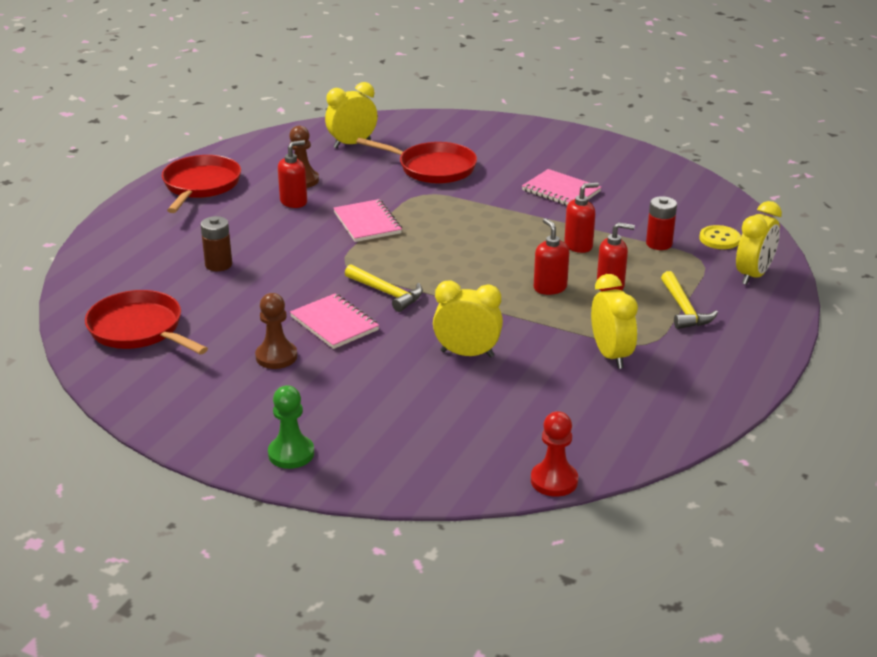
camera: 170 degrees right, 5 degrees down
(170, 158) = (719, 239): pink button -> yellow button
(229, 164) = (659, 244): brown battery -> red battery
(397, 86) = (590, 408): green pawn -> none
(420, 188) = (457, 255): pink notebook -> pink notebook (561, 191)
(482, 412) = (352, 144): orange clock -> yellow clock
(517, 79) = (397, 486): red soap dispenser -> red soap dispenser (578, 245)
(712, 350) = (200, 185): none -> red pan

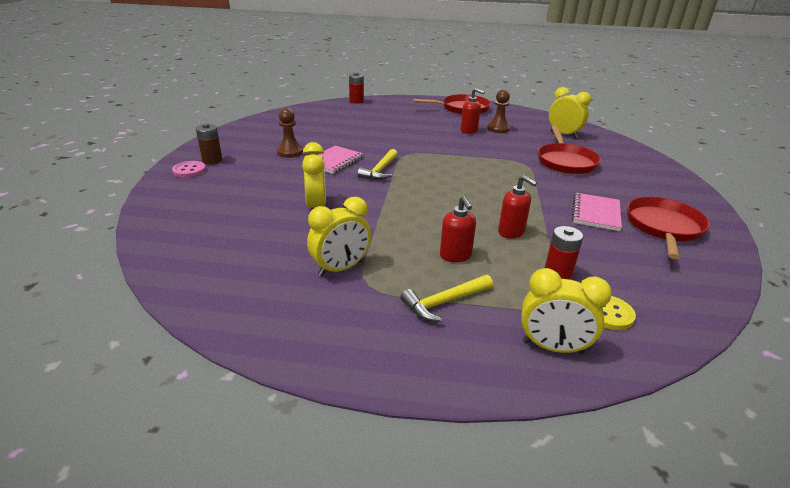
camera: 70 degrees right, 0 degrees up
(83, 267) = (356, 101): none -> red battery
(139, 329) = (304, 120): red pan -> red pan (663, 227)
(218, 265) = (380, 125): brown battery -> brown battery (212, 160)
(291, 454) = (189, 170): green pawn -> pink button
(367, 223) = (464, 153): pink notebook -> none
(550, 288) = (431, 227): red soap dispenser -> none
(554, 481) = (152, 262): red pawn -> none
---
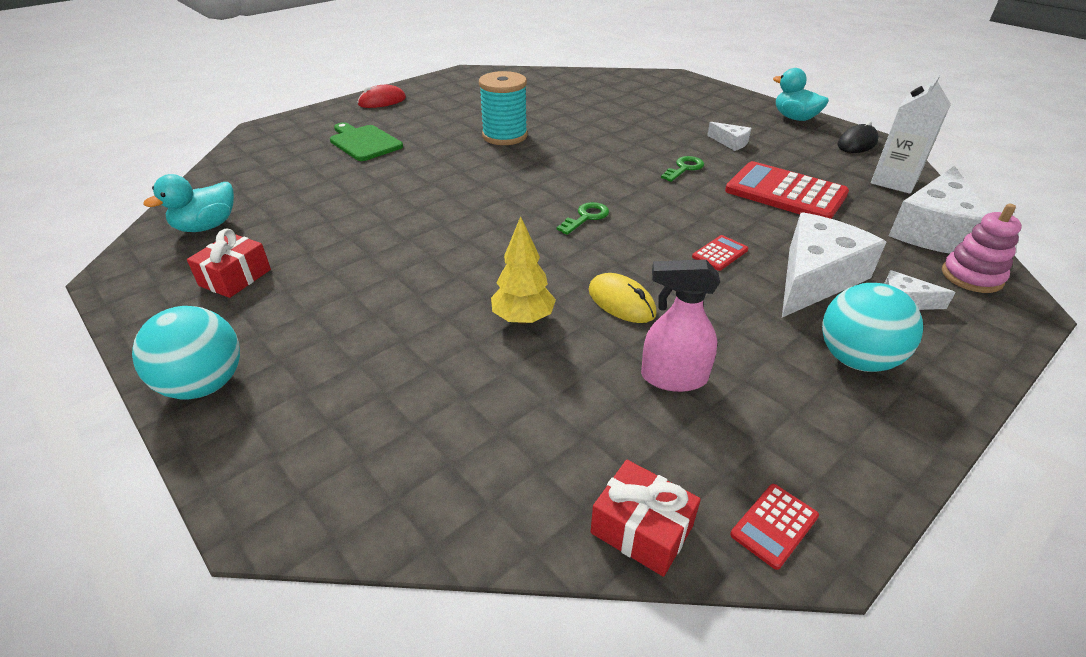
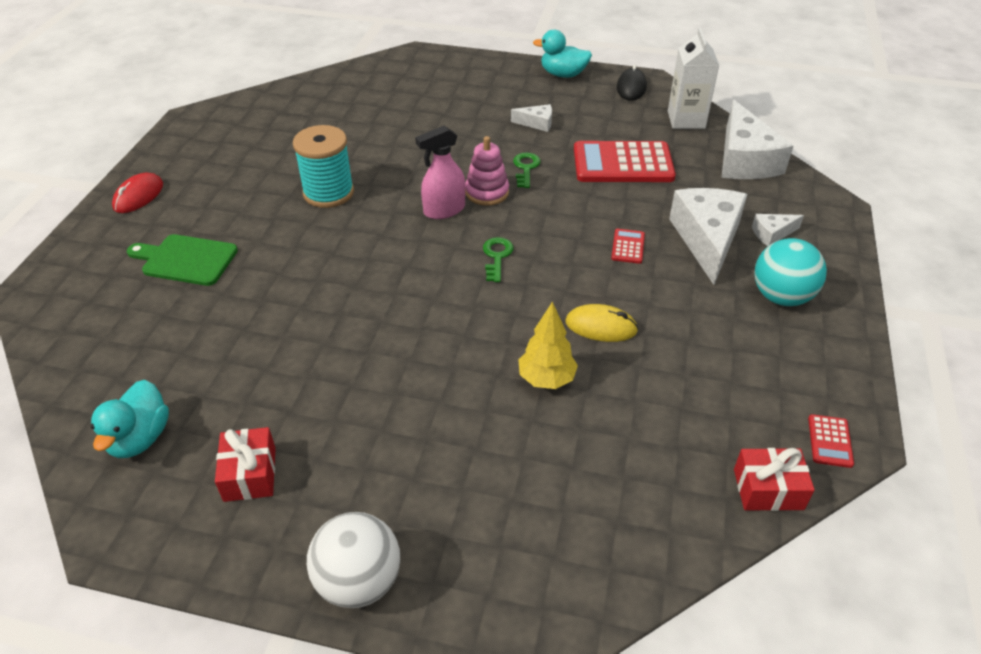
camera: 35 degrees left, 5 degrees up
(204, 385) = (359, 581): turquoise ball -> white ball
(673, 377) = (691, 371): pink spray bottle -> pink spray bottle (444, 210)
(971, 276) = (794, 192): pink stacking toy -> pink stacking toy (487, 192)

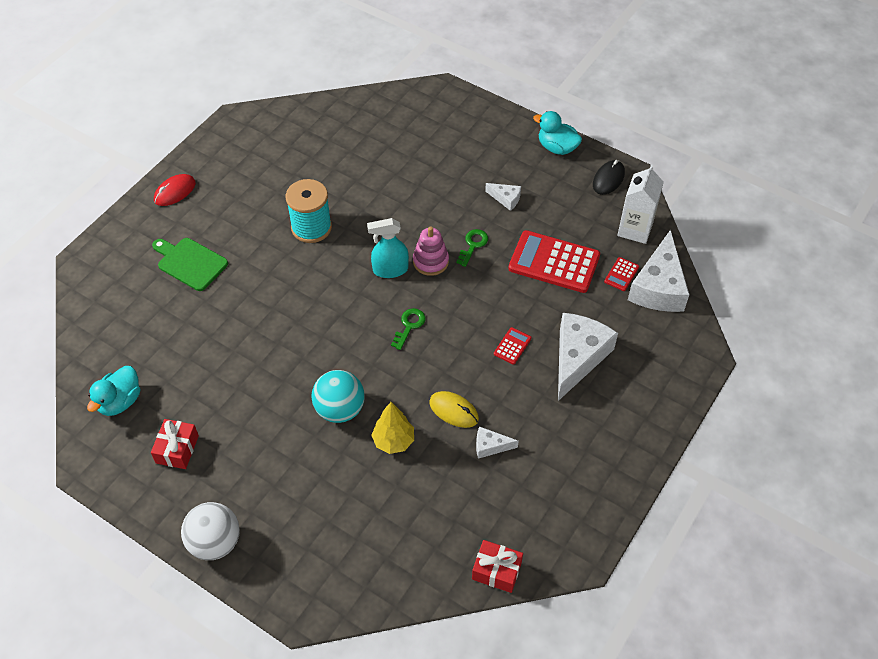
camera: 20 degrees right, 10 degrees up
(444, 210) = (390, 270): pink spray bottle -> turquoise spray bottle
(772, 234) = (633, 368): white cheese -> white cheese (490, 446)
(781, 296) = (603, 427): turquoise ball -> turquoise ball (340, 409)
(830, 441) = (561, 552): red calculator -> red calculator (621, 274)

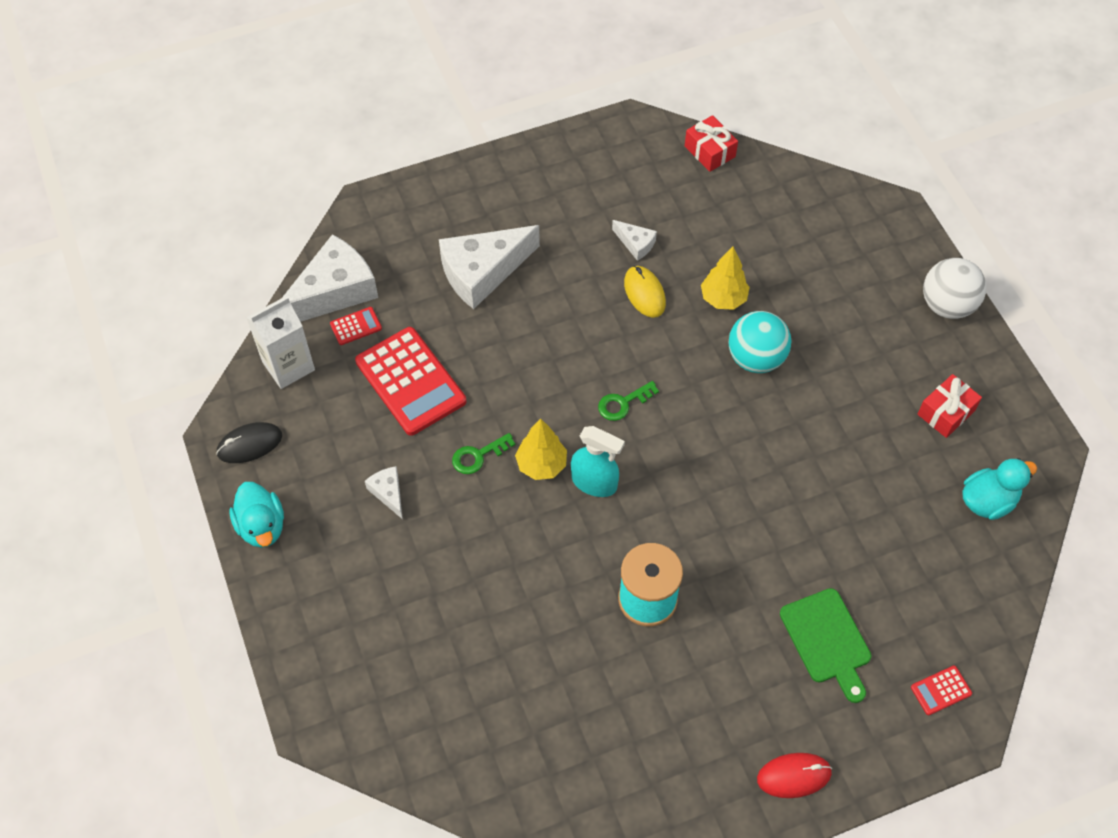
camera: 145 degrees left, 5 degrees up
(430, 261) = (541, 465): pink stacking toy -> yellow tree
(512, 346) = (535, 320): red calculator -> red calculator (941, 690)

◆ **What you will do**
If a picture sits between the line containing "camera: 35 degrees left, 5 degrees up" and the line containing "(512, 346) = (535, 320): red", leave it out, and return the lines of that range above exactly, both ends included.

◆ **Exercise result**
camera: 35 degrees left, 5 degrees up
(204, 385) = (359, 581): turquoise ball -> white ball
(673, 377) = (691, 371): pink spray bottle -> pink spray bottle (444, 210)
(971, 276) = (794, 192): pink stacking toy -> pink stacking toy (487, 192)

camera: 20 degrees right, 10 degrees up
(444, 210) = (390, 270): pink spray bottle -> turquoise spray bottle
(772, 234) = (633, 368): white cheese -> white cheese (490, 446)
(781, 296) = (603, 427): turquoise ball -> turquoise ball (340, 409)
(830, 441) = (561, 552): red calculator -> red calculator (621, 274)

camera: 145 degrees left, 5 degrees up
(430, 261) = (541, 465): pink stacking toy -> yellow tree
(512, 346) = (535, 320): red calculator -> red calculator (941, 690)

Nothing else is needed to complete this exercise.